- _Your instructions_
Leave no picture in, and give every entry again exactly.

- _Entries shown_
____

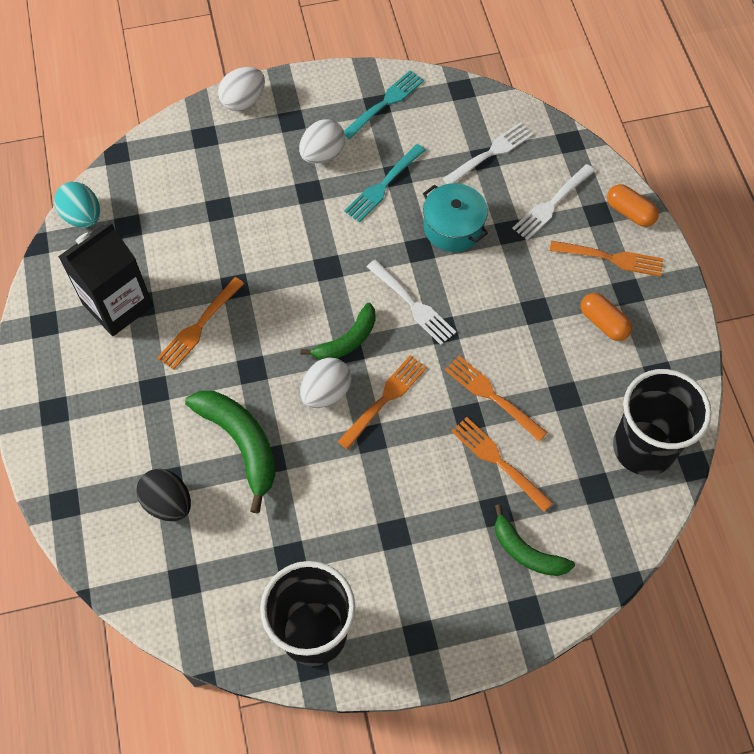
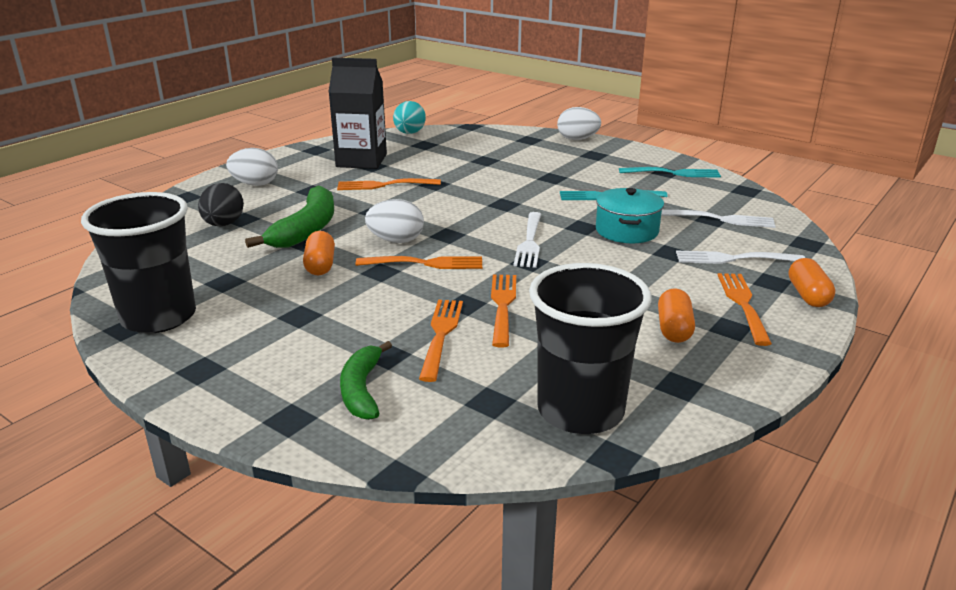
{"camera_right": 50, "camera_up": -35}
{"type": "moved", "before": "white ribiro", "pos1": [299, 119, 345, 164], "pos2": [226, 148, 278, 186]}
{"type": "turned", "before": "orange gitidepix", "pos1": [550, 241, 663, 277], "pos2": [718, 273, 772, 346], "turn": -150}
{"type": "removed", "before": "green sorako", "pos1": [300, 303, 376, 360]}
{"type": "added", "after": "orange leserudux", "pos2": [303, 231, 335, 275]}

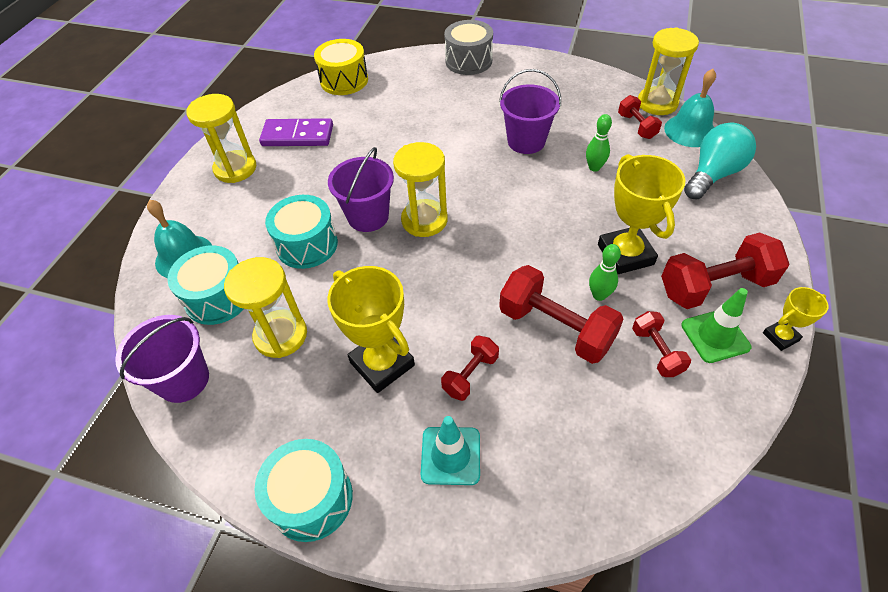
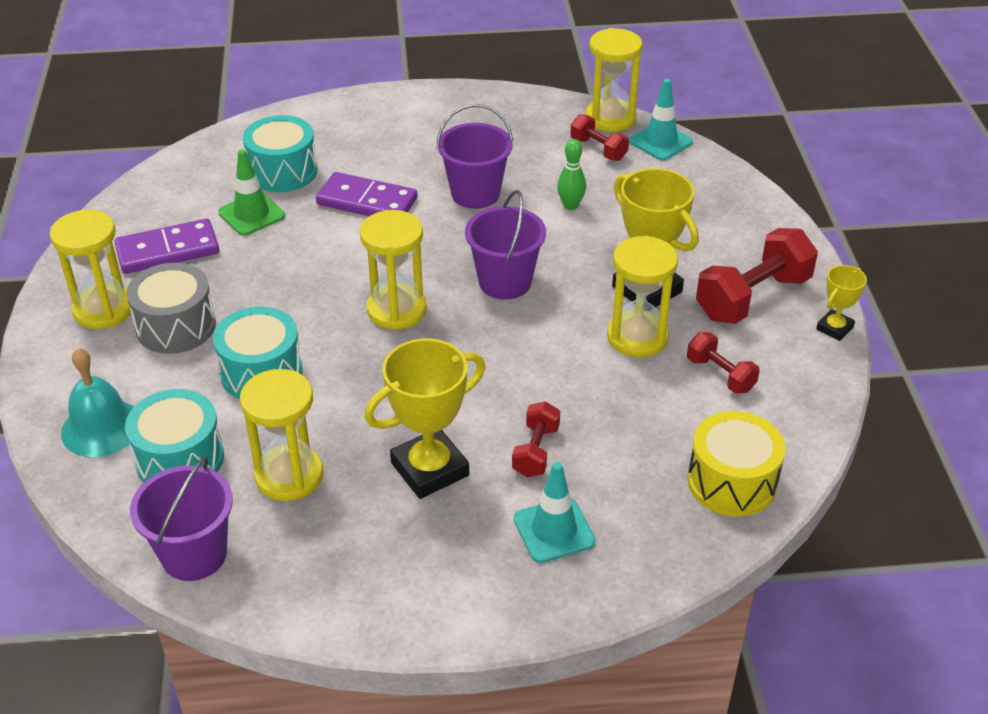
{"camera_right": -25, "camera_up": -10}
{"type": "moved", "before": "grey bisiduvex", "pos1": [444, 20, 493, 75], "pos2": [126, 263, 216, 354]}
{"type": "moved", "before": "yellow bisiduvex", "pos1": [314, 39, 368, 95], "pos2": [688, 411, 786, 517]}
{"type": "replaced", "before": "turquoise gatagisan", "after": "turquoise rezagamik", "pos1": [664, 69, 716, 147], "pos2": [629, 79, 693, 160]}
{"type": "removed", "before": "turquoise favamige", "pos1": [684, 123, 756, 199]}
{"type": "moved", "before": "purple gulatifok", "pos1": [328, 147, 394, 232], "pos2": [465, 190, 546, 300]}
{"type": "replaced", "before": "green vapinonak", "after": "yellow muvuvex", "pos1": [589, 244, 621, 301], "pos2": [607, 236, 678, 358]}
{"type": "removed", "before": "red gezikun", "pos1": [499, 265, 624, 364]}
{"type": "turned", "before": "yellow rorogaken", "pos1": [327, 266, 415, 393], "pos2": [364, 339, 485, 499], "turn": -60}
{"type": "moved", "before": "green rezagamik", "pos1": [681, 288, 751, 363], "pos2": [218, 149, 285, 236]}
{"type": "moved", "before": "turquoise bisiduvex", "pos1": [254, 439, 353, 542], "pos2": [243, 115, 317, 192]}
{"type": "added", "after": "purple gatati", "pos2": [316, 172, 417, 216]}

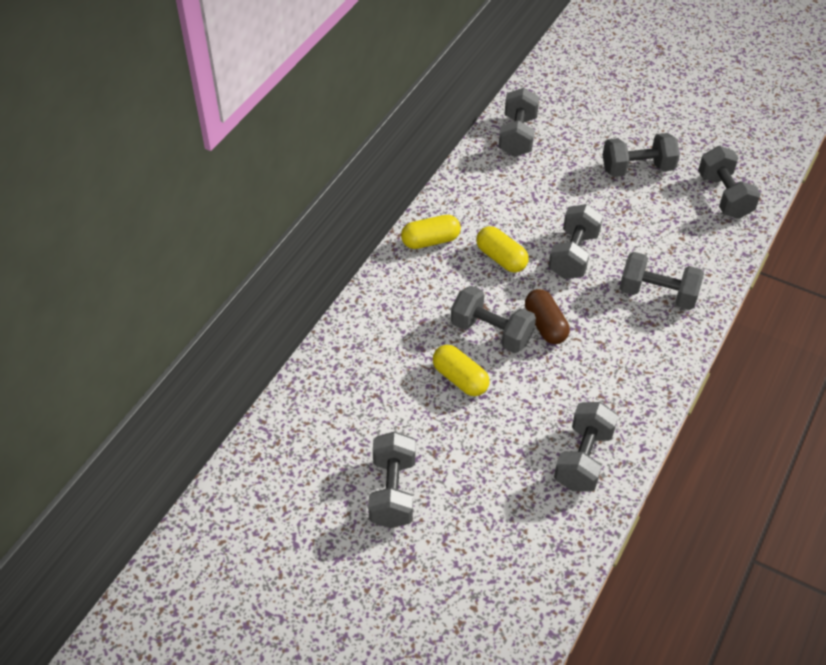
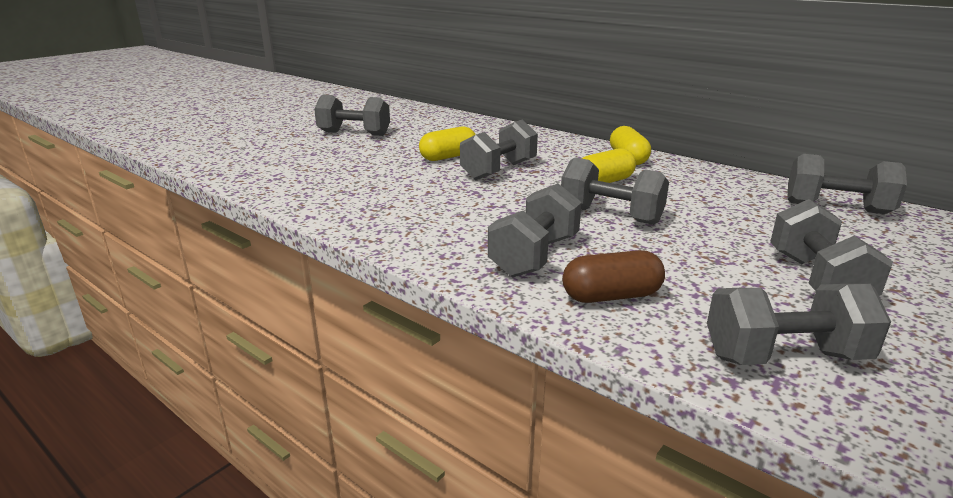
{"camera_right": 100, "camera_up": -25}
{"type": "moved", "before": "brown leserudux", "pos1": [525, 289, 570, 344], "pos2": [562, 250, 665, 303]}
{"type": "removed", "before": "grey gezikun", "pos1": [554, 402, 618, 492]}

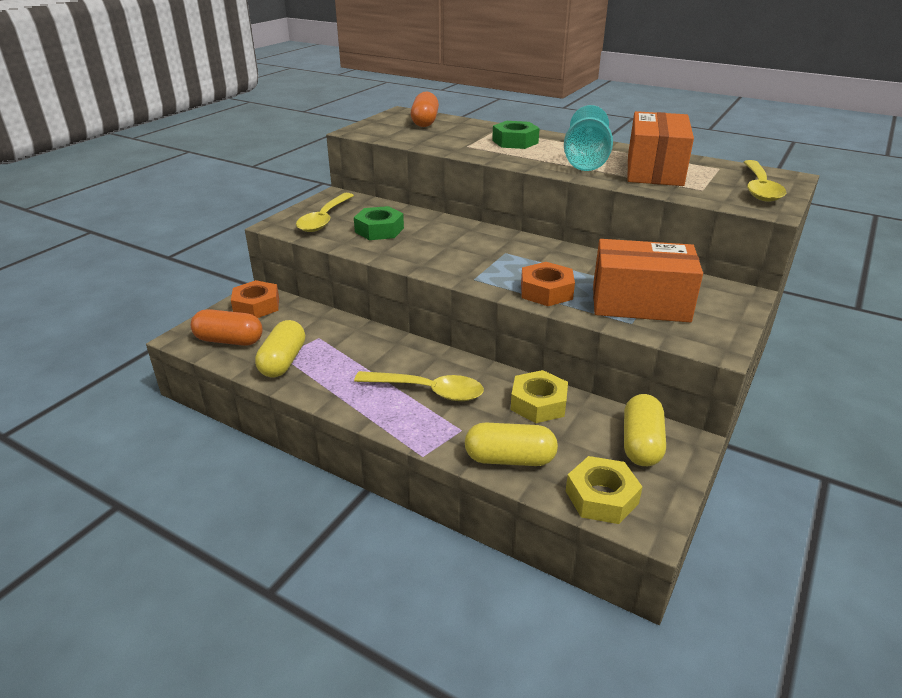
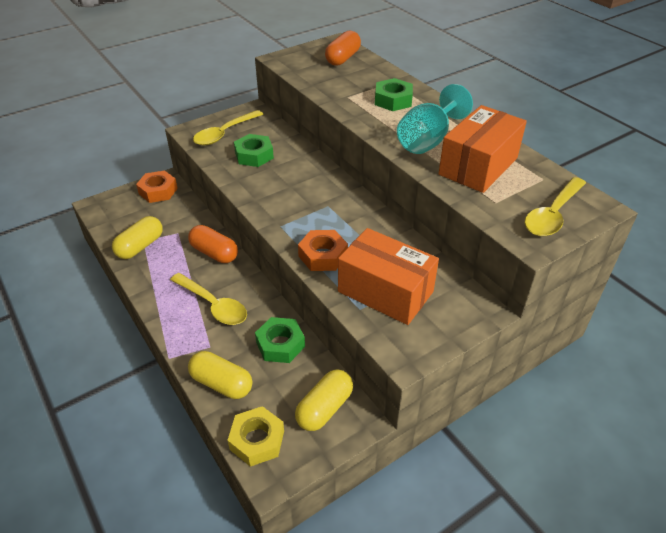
{"camera_right": 25, "camera_up": 10}
{"type": "moved", "before": "orange leserudux", "pos1": [191, 309, 263, 346], "pos2": [188, 225, 238, 263]}
{"type": "recoloured", "before": "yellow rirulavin", "after": "green rirulavin", "pos1": [511, 370, 568, 423], "pos2": [255, 317, 305, 363]}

____

- _Problem solution_
{"camera_right": 50, "camera_up": -35}
{"type": "moved", "before": "white ribiro", "pos1": [299, 119, 345, 164], "pos2": [226, 148, 278, 186]}
{"type": "turned", "before": "orange gitidepix", "pos1": [550, 241, 663, 277], "pos2": [718, 273, 772, 346], "turn": -150}
{"type": "removed", "before": "green sorako", "pos1": [300, 303, 376, 360]}
{"type": "added", "after": "orange leserudux", "pos2": [303, 231, 335, 275]}

{"camera_right": -25, "camera_up": -10}
{"type": "moved", "before": "grey bisiduvex", "pos1": [444, 20, 493, 75], "pos2": [126, 263, 216, 354]}
{"type": "moved", "before": "yellow bisiduvex", "pos1": [314, 39, 368, 95], "pos2": [688, 411, 786, 517]}
{"type": "replaced", "before": "turquoise gatagisan", "after": "turquoise rezagamik", "pos1": [664, 69, 716, 147], "pos2": [629, 79, 693, 160]}
{"type": "removed", "before": "turquoise favamige", "pos1": [684, 123, 756, 199]}
{"type": "moved", "before": "purple gulatifok", "pos1": [328, 147, 394, 232], "pos2": [465, 190, 546, 300]}
{"type": "replaced", "before": "green vapinonak", "after": "yellow muvuvex", "pos1": [589, 244, 621, 301], "pos2": [607, 236, 678, 358]}
{"type": "removed", "before": "red gezikun", "pos1": [499, 265, 624, 364]}
{"type": "turned", "before": "yellow rorogaken", "pos1": [327, 266, 415, 393], "pos2": [364, 339, 485, 499], "turn": -60}
{"type": "moved", "before": "green rezagamik", "pos1": [681, 288, 751, 363], "pos2": [218, 149, 285, 236]}
{"type": "moved", "before": "turquoise bisiduvex", "pos1": [254, 439, 353, 542], "pos2": [243, 115, 317, 192]}
{"type": "added", "after": "purple gatati", "pos2": [316, 172, 417, 216]}

{"camera_right": 100, "camera_up": -25}
{"type": "moved", "before": "brown leserudux", "pos1": [525, 289, 570, 344], "pos2": [562, 250, 665, 303]}
{"type": "removed", "before": "grey gezikun", "pos1": [554, 402, 618, 492]}

{"camera_right": 25, "camera_up": 10}
{"type": "moved", "before": "orange leserudux", "pos1": [191, 309, 263, 346], "pos2": [188, 225, 238, 263]}
{"type": "recoloured", "before": "yellow rirulavin", "after": "green rirulavin", "pos1": [511, 370, 568, 423], "pos2": [255, 317, 305, 363]}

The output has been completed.